#### Task to complete
Without including any picture, return the complete set of records exactly.

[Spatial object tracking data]
'''

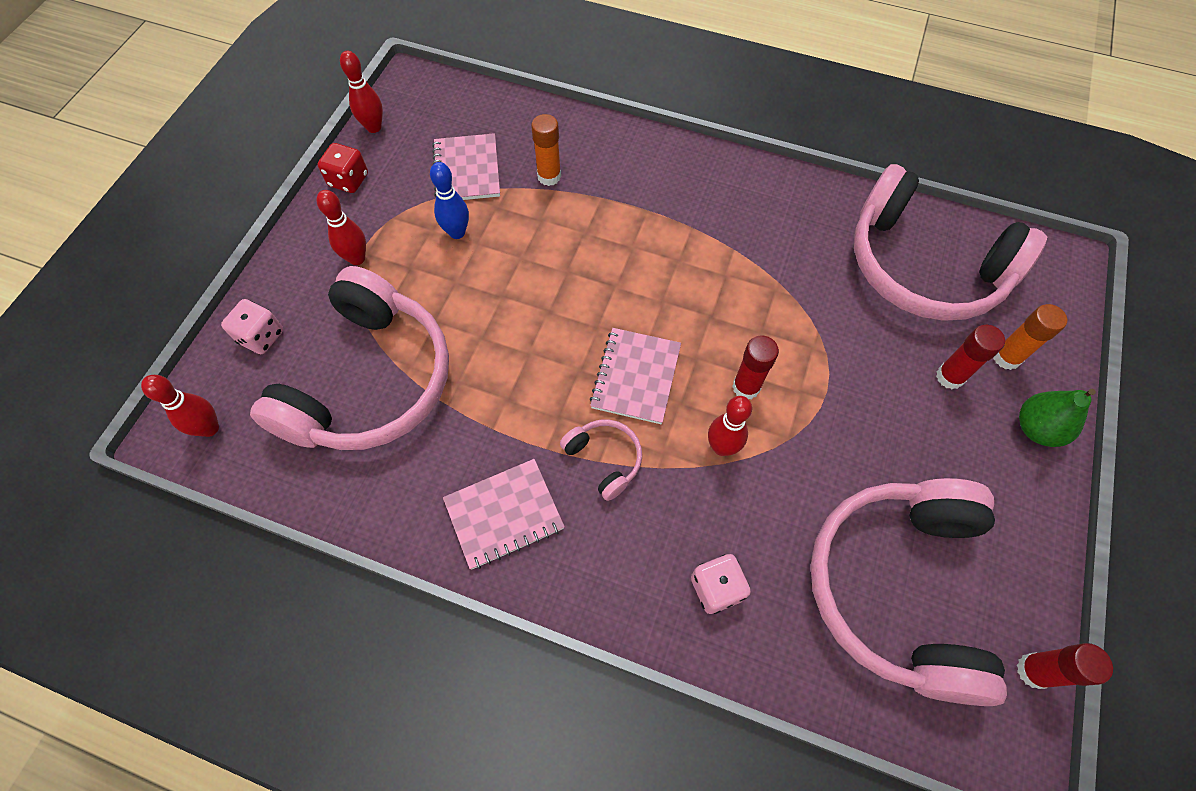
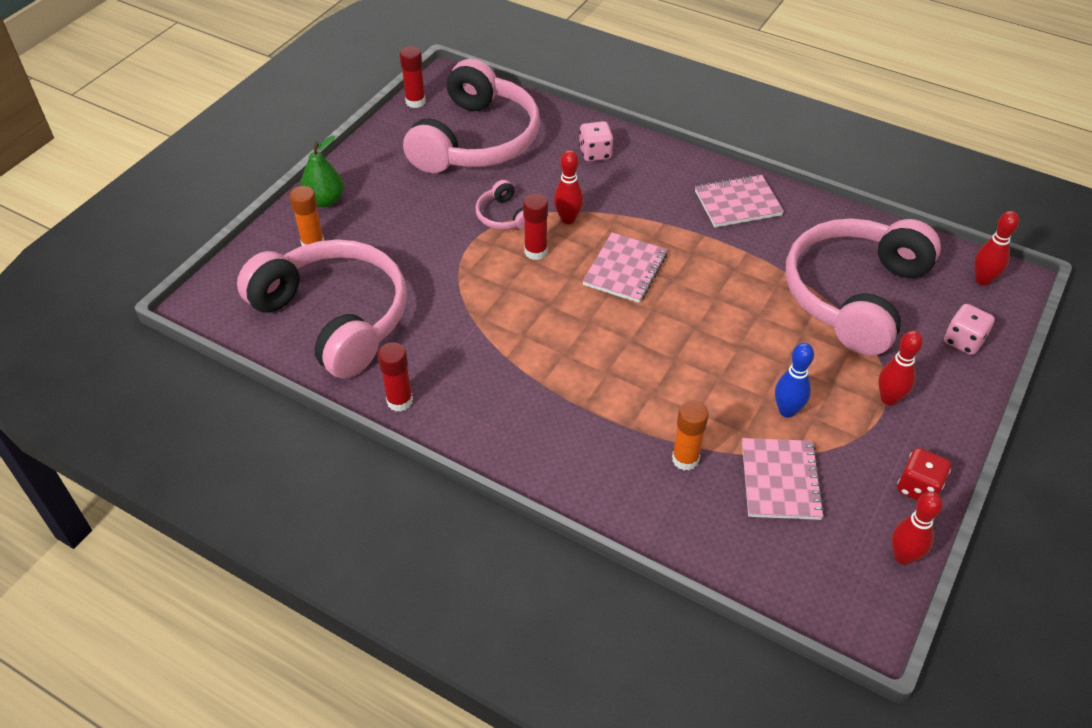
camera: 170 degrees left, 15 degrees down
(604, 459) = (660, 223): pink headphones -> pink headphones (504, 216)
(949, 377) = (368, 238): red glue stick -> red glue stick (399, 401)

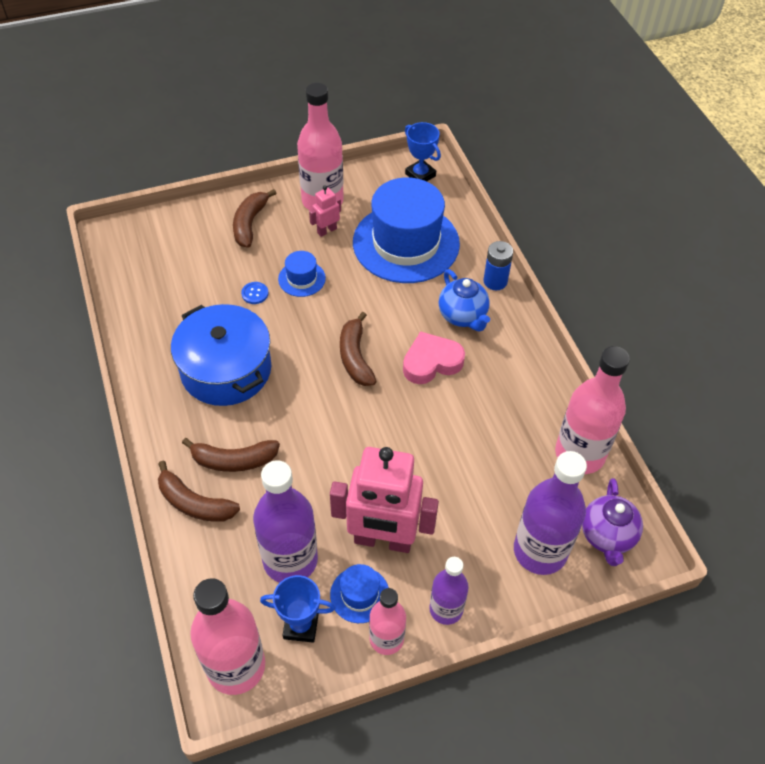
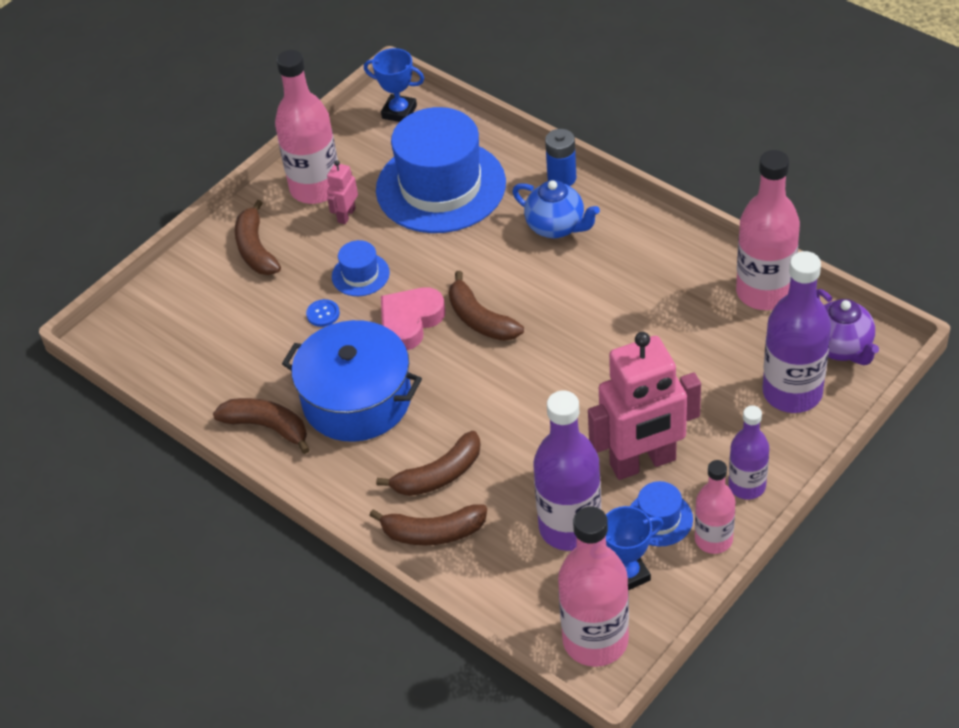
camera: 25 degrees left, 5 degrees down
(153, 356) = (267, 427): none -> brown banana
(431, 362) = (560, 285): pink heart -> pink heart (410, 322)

'''

#### Output of the exercise
camera: 170 degrees left, 15 degrees down
(604, 459) = (660, 223): pink headphones -> pink headphones (504, 216)
(949, 377) = (368, 238): red glue stick -> red glue stick (399, 401)

camera: 25 degrees left, 5 degrees down
(153, 356) = (267, 427): none -> brown banana
(431, 362) = (560, 285): pink heart -> pink heart (410, 322)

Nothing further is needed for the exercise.